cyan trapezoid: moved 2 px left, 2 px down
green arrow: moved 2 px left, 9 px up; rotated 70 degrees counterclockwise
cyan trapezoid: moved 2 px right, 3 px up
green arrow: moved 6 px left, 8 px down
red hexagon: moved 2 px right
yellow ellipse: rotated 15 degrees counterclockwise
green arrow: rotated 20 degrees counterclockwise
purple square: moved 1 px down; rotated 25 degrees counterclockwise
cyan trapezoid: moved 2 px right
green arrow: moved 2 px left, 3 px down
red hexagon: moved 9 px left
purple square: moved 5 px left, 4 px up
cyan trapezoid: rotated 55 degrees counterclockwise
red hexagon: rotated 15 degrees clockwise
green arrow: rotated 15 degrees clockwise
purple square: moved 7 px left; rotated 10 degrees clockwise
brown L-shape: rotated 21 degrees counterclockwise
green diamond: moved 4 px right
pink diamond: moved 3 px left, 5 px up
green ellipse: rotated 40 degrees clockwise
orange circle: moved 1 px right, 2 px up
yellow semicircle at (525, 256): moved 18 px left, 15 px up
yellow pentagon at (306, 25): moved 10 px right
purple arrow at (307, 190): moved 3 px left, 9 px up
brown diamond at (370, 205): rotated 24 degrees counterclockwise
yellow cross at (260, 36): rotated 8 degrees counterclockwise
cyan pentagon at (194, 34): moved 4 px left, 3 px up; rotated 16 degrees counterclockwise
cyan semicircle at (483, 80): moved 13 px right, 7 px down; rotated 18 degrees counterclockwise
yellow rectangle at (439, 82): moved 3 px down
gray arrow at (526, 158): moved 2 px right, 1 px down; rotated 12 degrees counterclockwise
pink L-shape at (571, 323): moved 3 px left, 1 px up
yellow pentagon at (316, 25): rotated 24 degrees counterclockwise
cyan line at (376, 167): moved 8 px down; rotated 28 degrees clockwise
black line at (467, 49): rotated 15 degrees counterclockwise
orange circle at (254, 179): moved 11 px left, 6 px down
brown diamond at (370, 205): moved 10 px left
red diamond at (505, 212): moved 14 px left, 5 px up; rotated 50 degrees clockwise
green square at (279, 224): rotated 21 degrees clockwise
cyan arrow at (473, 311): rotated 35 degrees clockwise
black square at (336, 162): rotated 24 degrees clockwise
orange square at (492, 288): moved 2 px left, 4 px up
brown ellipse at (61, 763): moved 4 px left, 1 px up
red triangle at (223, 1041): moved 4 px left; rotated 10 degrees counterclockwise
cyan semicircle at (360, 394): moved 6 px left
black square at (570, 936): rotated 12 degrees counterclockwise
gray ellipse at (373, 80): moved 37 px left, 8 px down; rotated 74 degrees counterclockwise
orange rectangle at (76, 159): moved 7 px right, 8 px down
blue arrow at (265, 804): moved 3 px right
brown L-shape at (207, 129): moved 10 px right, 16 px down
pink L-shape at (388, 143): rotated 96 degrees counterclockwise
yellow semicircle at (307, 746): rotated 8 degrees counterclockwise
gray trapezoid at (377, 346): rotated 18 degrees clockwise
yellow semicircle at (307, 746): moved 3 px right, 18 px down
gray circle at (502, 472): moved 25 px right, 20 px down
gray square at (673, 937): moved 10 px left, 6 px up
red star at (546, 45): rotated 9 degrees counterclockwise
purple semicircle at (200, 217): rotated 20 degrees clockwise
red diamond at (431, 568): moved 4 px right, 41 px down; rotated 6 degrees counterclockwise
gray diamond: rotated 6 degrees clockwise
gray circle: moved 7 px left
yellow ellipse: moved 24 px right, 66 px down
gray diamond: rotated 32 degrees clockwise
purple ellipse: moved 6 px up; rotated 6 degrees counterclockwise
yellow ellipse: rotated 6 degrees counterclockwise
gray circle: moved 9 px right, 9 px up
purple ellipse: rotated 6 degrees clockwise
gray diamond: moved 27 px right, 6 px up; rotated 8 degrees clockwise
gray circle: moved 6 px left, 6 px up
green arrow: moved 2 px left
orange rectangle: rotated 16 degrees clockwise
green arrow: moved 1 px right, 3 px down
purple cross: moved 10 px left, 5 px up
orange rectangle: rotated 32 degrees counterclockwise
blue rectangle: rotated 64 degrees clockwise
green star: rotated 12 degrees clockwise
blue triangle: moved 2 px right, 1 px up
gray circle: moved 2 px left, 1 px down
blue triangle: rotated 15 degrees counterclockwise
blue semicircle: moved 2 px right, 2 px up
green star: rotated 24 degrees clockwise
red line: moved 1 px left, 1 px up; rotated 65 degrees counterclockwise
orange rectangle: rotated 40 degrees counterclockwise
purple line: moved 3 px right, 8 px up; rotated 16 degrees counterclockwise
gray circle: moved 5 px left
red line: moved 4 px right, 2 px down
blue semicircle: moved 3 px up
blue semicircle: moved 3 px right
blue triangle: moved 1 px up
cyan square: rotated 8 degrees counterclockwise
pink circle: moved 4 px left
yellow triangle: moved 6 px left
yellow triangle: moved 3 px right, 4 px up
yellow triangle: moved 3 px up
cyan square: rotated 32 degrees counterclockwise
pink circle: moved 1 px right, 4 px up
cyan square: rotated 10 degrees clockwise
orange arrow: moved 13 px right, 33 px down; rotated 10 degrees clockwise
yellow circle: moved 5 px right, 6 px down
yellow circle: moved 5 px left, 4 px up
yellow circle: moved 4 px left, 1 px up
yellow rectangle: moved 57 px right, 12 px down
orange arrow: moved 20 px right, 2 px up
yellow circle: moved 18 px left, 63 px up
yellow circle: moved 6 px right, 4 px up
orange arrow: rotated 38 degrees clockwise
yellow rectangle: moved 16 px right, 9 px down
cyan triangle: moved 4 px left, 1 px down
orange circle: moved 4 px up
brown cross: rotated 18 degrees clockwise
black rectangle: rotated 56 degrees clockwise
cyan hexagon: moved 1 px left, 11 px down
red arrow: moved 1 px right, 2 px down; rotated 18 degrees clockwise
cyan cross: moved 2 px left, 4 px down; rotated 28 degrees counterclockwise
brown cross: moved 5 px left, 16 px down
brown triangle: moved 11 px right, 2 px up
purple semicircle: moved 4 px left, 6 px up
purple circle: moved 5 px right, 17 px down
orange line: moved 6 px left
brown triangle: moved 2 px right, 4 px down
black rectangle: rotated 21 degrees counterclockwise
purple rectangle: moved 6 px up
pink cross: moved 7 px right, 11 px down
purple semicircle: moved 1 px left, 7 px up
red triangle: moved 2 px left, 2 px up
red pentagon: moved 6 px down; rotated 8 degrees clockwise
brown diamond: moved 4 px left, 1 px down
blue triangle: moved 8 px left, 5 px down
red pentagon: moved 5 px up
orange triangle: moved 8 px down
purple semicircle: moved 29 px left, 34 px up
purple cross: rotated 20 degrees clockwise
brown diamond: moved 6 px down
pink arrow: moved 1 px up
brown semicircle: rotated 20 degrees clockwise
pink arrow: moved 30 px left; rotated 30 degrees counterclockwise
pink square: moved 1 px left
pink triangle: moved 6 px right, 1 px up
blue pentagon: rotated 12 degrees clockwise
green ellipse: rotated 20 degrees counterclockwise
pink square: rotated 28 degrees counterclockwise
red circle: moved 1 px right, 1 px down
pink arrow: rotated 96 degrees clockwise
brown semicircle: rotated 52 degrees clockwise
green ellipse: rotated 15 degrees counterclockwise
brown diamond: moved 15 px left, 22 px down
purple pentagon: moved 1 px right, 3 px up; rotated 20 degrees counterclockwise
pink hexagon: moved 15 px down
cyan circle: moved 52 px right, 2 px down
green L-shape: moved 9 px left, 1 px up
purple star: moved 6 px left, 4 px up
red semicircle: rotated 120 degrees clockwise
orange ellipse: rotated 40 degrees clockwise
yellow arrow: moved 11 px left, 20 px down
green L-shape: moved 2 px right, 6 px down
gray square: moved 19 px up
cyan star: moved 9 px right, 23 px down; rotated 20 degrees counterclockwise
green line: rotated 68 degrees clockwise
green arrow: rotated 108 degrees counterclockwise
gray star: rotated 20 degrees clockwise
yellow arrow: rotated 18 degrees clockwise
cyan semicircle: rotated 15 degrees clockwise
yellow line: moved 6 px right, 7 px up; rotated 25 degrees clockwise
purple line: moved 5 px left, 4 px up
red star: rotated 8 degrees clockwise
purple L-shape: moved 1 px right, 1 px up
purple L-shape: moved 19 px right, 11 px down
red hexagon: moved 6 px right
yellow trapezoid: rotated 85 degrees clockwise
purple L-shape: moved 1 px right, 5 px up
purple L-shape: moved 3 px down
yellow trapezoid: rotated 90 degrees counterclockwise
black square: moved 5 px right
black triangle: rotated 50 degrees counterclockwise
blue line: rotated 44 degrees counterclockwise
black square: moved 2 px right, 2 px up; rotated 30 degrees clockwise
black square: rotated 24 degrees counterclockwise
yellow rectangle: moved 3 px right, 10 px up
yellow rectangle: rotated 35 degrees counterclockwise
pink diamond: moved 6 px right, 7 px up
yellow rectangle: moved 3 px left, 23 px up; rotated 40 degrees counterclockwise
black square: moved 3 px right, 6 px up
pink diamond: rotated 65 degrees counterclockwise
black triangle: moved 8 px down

____________

Please copy the material from its first line up to and including the line containing "yellow rectangle at", keeping every line unchanged.

cyan trapezoid: moved 2 px left, 2 px down
green arrow: moved 2 px left, 9 px up; rotated 70 degrees counterclockwise
cyan trapezoid: moved 2 px right, 3 px up
green arrow: moved 6 px left, 8 px down
red hexagon: moved 2 px right
yellow ellipse: rotated 15 degrees counterclockwise
green arrow: rotated 20 degrees counterclockwise
purple square: moved 1 px down; rotated 25 degrees counterclockwise
cyan trapezoid: moved 2 px right
green arrow: moved 2 px left, 3 px down
red hexagon: moved 9 px left
purple square: moved 5 px left, 4 px up
cyan trapezoid: rotated 55 degrees counterclockwise
red hexagon: rotated 15 degrees clockwise
green arrow: rotated 15 degrees clockwise
purple square: moved 7 px left; rotated 10 degrees clockwise
brown L-shape: rotated 21 degrees counterclockwise
green diamond: moved 4 px right
pink diamond: moved 3 px left, 5 px up
green ellipse: rotated 40 degrees clockwise
orange circle: moved 1 px right, 2 px up
yellow semicircle at (525, 256): moved 18 px left, 15 px up
yellow pentagon at (306, 25): moved 10 px right
purple arrow at (307, 190): moved 3 px left, 9 px up
brown diamond at (370, 205): rotated 24 degrees counterclockwise
yellow cross at (260, 36): rotated 8 degrees counterclockwise
cyan pentagon at (194, 34): moved 4 px left, 3 px up; rotated 16 degrees counterclockwise
cyan semicircle at (483, 80): moved 13 px right, 7 px down; rotated 18 degrees counterclockwise
yellow rectangle at (439, 82): moved 3 px down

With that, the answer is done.